[Stored entries]
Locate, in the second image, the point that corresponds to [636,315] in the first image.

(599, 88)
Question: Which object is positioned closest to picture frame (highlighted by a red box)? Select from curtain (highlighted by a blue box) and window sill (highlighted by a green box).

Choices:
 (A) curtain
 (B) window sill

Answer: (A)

---

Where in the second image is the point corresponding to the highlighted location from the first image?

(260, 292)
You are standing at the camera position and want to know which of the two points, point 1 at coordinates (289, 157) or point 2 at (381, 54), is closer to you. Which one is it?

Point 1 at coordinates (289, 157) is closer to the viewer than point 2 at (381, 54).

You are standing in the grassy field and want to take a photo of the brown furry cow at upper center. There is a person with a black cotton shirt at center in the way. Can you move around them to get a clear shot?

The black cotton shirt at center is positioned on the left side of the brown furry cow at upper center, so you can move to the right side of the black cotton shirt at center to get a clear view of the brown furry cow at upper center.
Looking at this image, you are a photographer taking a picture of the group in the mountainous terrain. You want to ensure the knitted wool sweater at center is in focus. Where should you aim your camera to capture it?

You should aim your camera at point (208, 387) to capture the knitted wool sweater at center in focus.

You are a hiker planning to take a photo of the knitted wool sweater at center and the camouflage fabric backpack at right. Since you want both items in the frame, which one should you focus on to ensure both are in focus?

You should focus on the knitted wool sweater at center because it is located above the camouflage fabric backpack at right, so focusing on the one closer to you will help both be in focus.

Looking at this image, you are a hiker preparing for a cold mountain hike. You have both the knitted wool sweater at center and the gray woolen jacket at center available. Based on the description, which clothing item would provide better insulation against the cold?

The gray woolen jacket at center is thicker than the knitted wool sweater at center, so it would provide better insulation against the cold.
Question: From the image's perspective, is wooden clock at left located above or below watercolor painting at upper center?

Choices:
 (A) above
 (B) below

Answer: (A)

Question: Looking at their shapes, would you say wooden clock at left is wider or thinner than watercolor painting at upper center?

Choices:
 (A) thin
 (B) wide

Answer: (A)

INSTRUCTIONS FOR THE TASK =
Filter the rows and copy out each line that contains the word "move". Case counts when matching.

SOLUTION TO THE PROBLEM =
You are standing in the grassy field and want to take a photo of the brown furry cow at upper center. There is a person with a black cotton shirt at center in the way. Can you move around them to get a clear shot?
The black cotton shirt at center is positioned on the left side of the brown furry cow at upper center, so you can move to the right side of the black cotton shirt at center to get a clear view of the brown furry cow at upper center.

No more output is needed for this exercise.